» EXERCISE GOAL:
Beneath this instruction is a block of data; output from it exactly the lines that run from the one containing "C103: 6.8uF (plus" through the one containing "RV104: 20k (DGND, VDD, wiper", inclusive.

» RECORDS FOR THE TASK:

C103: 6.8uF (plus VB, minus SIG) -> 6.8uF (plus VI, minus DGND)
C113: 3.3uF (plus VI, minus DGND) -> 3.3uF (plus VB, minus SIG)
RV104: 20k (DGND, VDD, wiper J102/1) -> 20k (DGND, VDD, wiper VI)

--

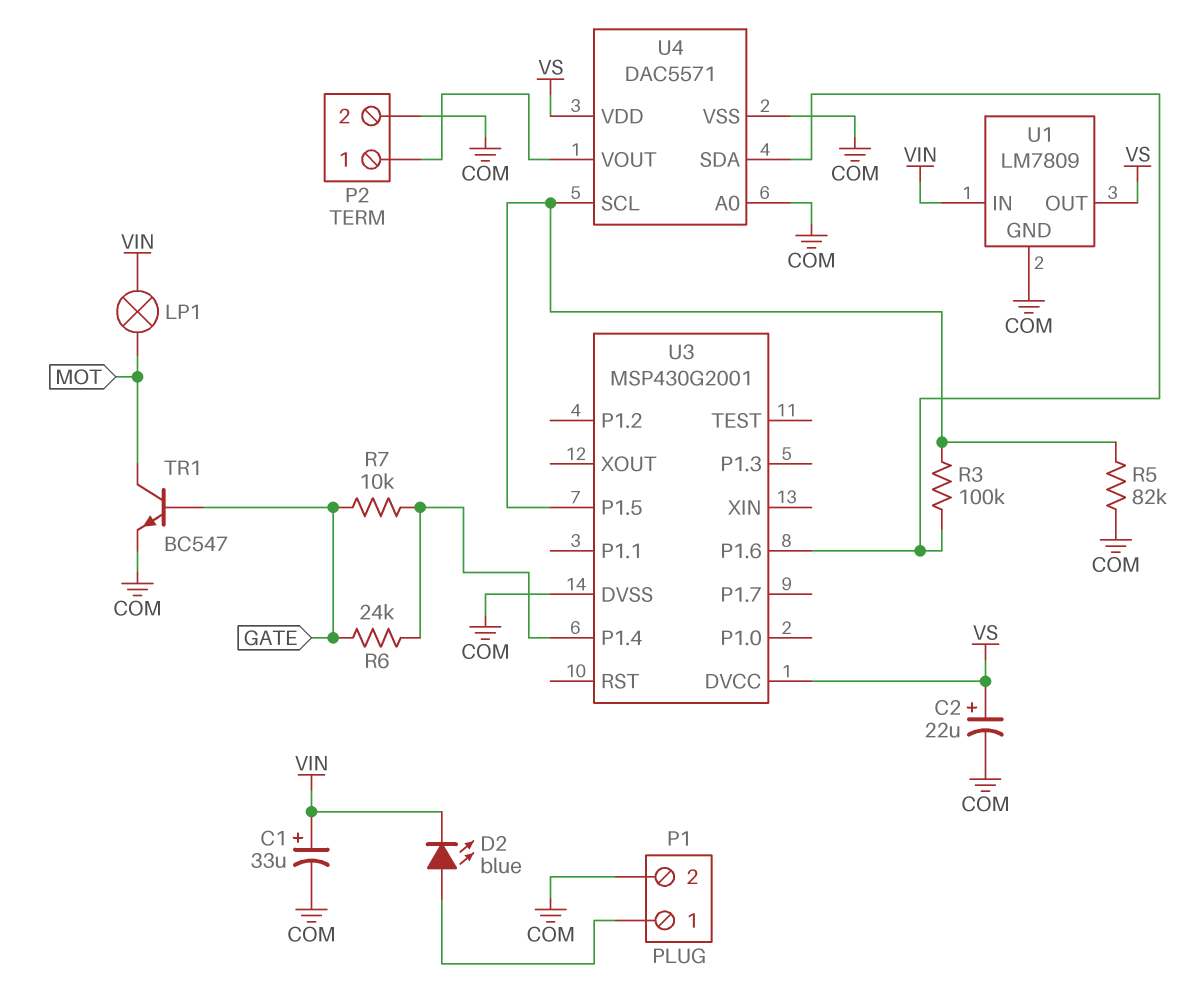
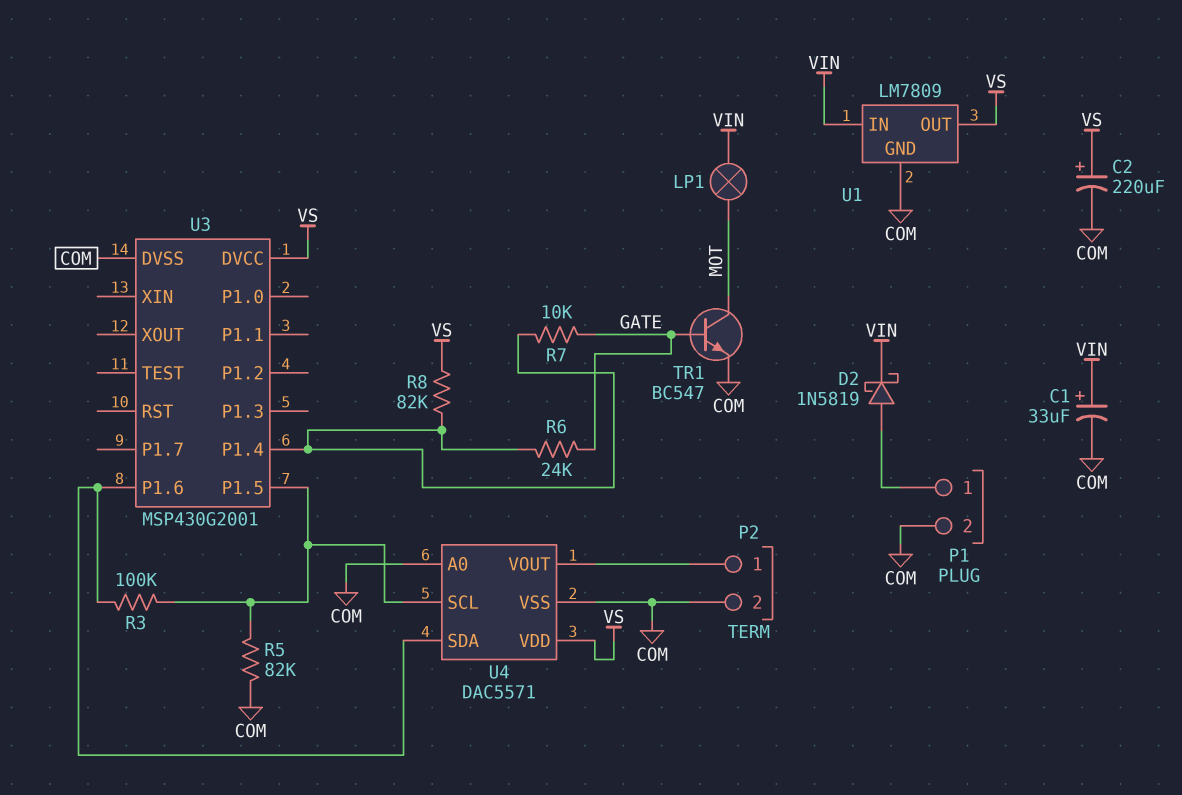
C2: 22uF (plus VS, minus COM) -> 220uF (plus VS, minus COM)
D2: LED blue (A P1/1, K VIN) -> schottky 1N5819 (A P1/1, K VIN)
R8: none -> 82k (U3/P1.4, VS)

» EXPECTED ANSWER:
C103: 6.8uF (plus VB, minus SIG) -> 6.8uF (plus VI, minus DGND)
C113: 3.3uF (plus VI, minus DGND) -> 3.3uF (plus VB, minus SIG)
RV104: 20k (DGND, VDD, wiper J102/1) -> 20k (DGND, VDD, wiper VI)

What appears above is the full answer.